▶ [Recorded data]
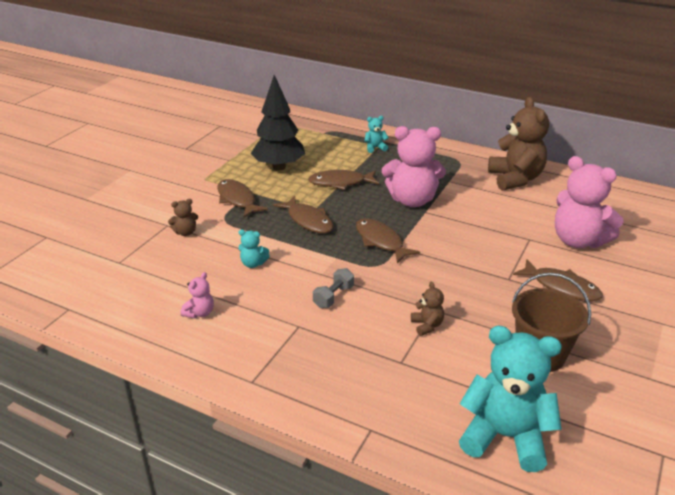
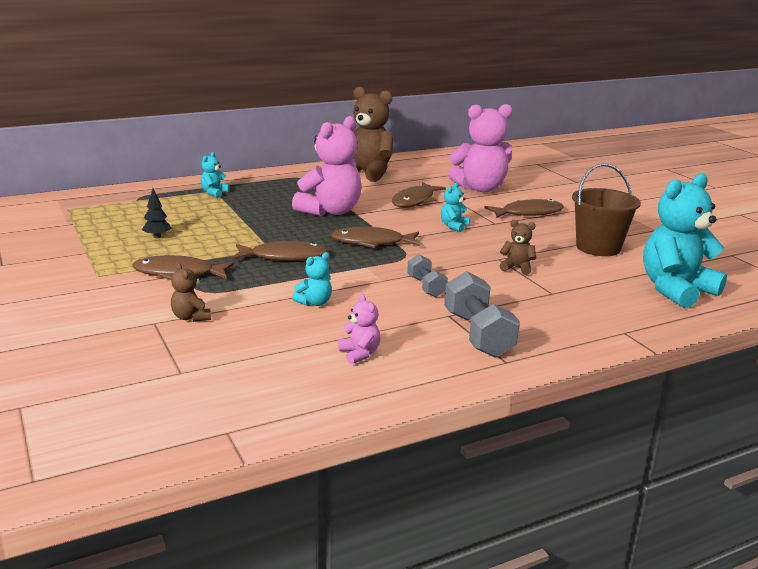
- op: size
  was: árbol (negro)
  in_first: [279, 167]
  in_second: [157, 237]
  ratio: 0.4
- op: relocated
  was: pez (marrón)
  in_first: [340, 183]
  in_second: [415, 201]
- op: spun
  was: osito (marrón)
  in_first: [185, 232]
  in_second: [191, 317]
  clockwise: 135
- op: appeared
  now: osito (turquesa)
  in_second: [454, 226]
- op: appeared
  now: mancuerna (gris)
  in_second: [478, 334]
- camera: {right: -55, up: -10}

▶ [Description of the task] Write out, word for word, the lines from the start of the data through the one holding "now: osito (turquesa)". Omit pictures.

▶ [Solution to the exercise]
- op: size
  was: árbol (negro)
  in_first: [279, 167]
  in_second: [157, 237]
  ratio: 0.4
- op: relocated
  was: pez (marrón)
  in_first: [340, 183]
  in_second: [415, 201]
- op: spun
  was: osito (marrón)
  in_first: [185, 232]
  in_second: [191, 317]
  clockwise: 135
- op: appeared
  now: osito (turquesa)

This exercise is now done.